What to work on
The lines below, beginning at the one that contains "old: lunettes/gris (2nd" and ending at the last, are to be retyped exactly.

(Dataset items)
——

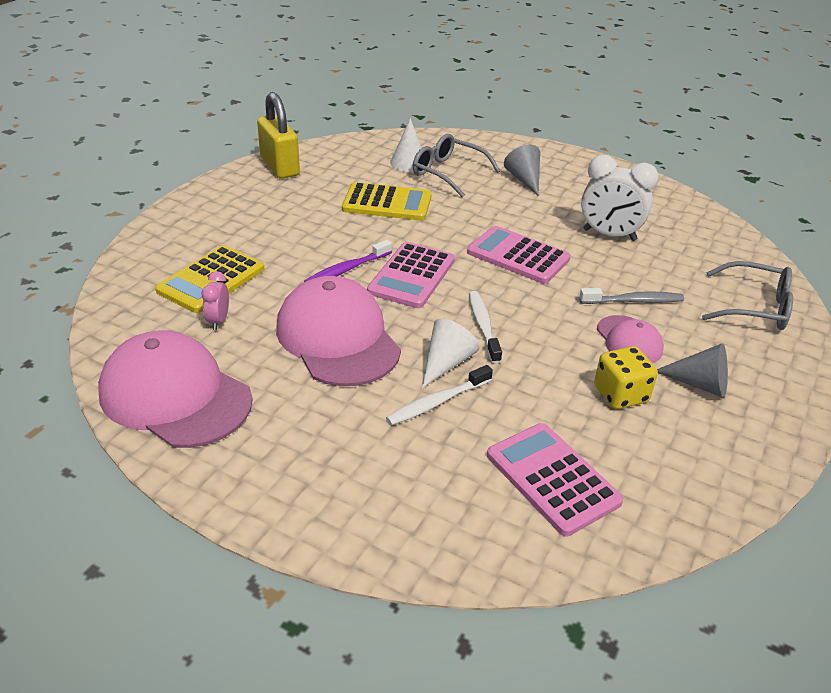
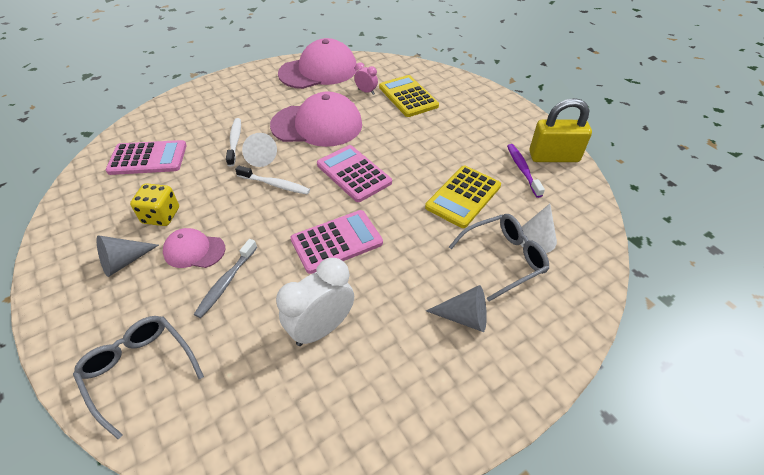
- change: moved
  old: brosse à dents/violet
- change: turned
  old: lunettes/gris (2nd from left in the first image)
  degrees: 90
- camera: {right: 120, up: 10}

——

Worked solution
  old: lunettes/gris (2nd from left in the first image)
  degrees: 90
- camera: {right: 120, up: 10}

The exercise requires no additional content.